* **Activity**
Reproduce exactly the line that contains "yellow_hourglass (252 81 295 159) => nothing" and every line after it through the end of the records below, leaving out all pictures.

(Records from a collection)
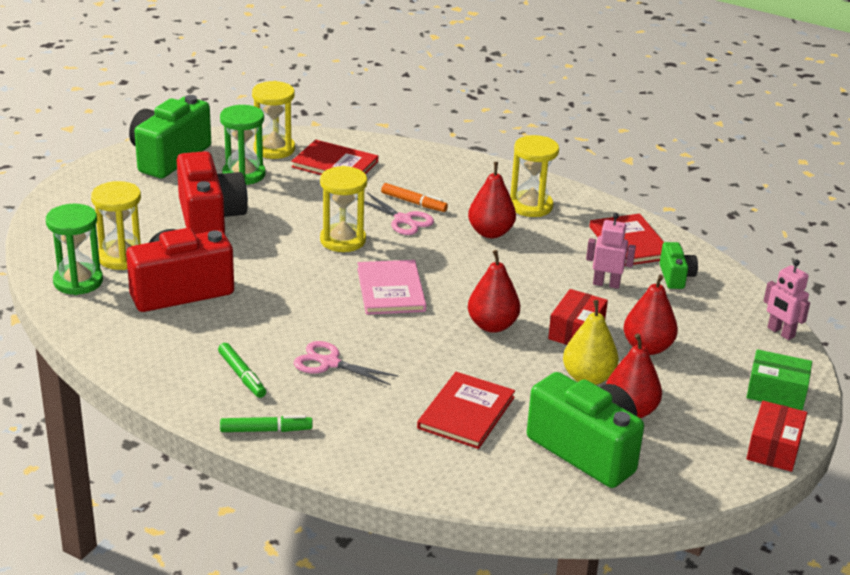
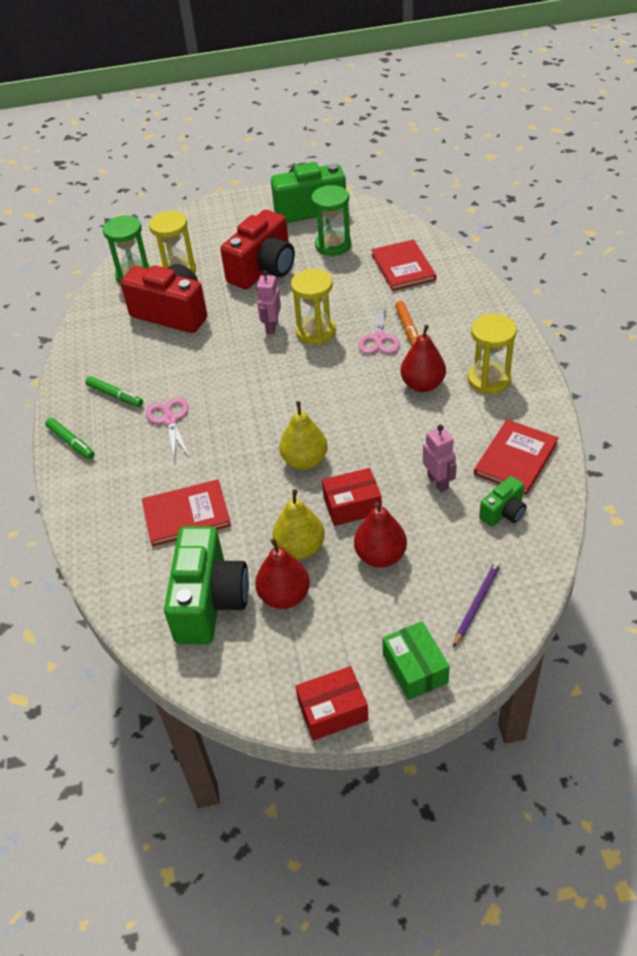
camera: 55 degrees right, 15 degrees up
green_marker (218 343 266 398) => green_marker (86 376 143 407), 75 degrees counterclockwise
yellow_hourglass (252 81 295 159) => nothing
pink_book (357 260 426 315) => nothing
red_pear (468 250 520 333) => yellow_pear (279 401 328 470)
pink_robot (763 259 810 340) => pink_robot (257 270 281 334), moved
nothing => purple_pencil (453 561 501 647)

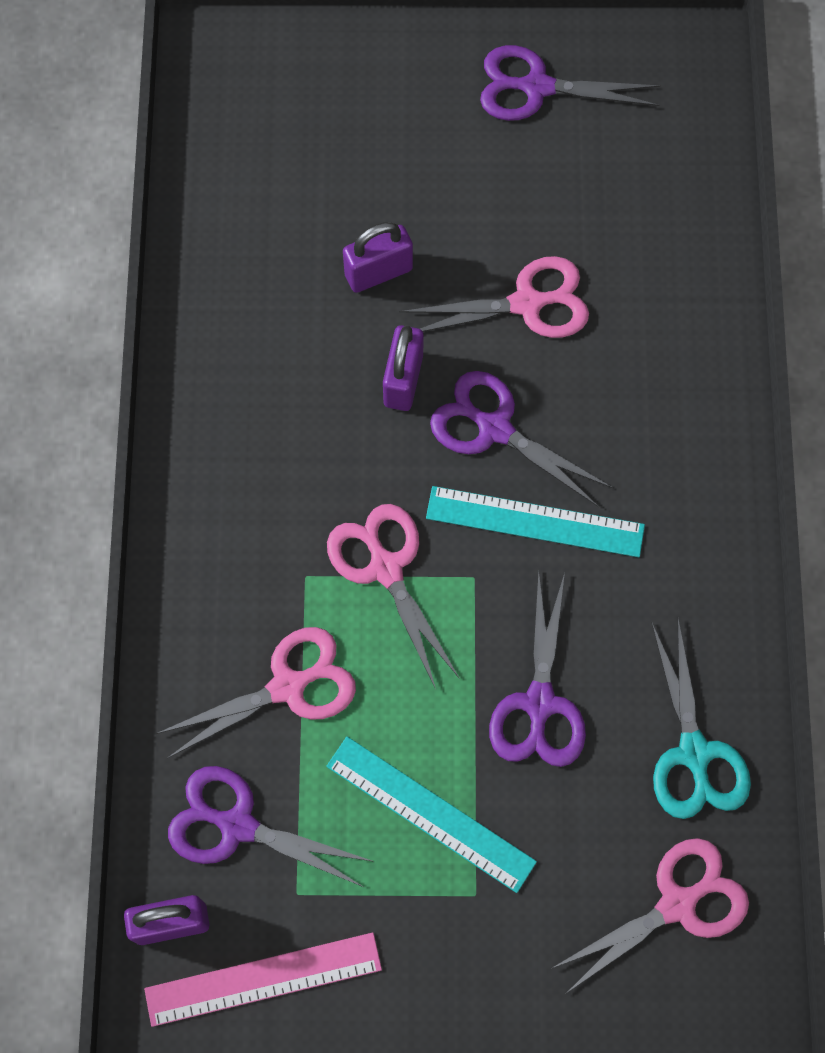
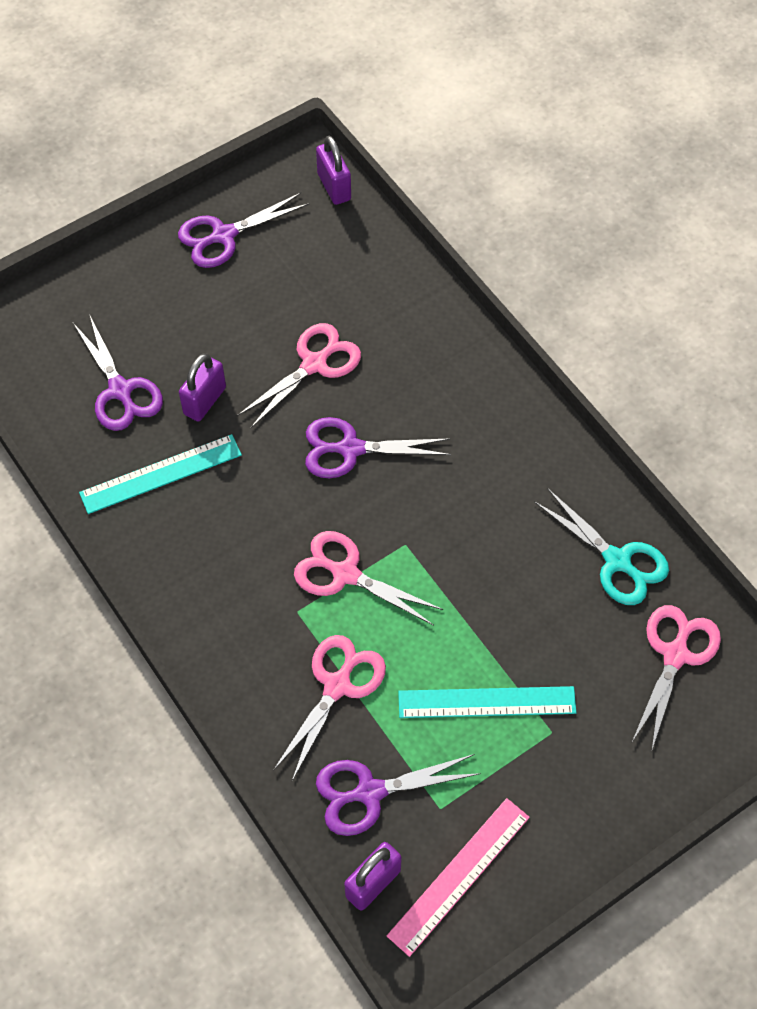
camera: 35 degrees left, 10 degrees down
purple_padlock (383 325 424 411) => purple_padlock (316 136 351 205), moved
turquoise_ruler (426 486 645 557) => turquoise_ruler (79 434 242 514), moved
purple_scissors (489 570 586 767) => purple_scissors (73 316 163 431), moved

* **Task output**
yellow_hourglass (252 81 295 159) => nothing
pink_book (357 260 426 315) => nothing
red_pear (468 250 520 333) => yellow_pear (279 401 328 470)
pink_robot (763 259 810 340) => pink_robot (257 270 281 334), moved
nothing => purple_pencil (453 561 501 647)

camera: 35 degrees left, 10 degrees down
purple_padlock (383 325 424 411) => purple_padlock (316 136 351 205), moved
turquoise_ruler (426 486 645 557) => turquoise_ruler (79 434 242 514), moved
purple_scissors (489 570 586 767) => purple_scissors (73 316 163 431), moved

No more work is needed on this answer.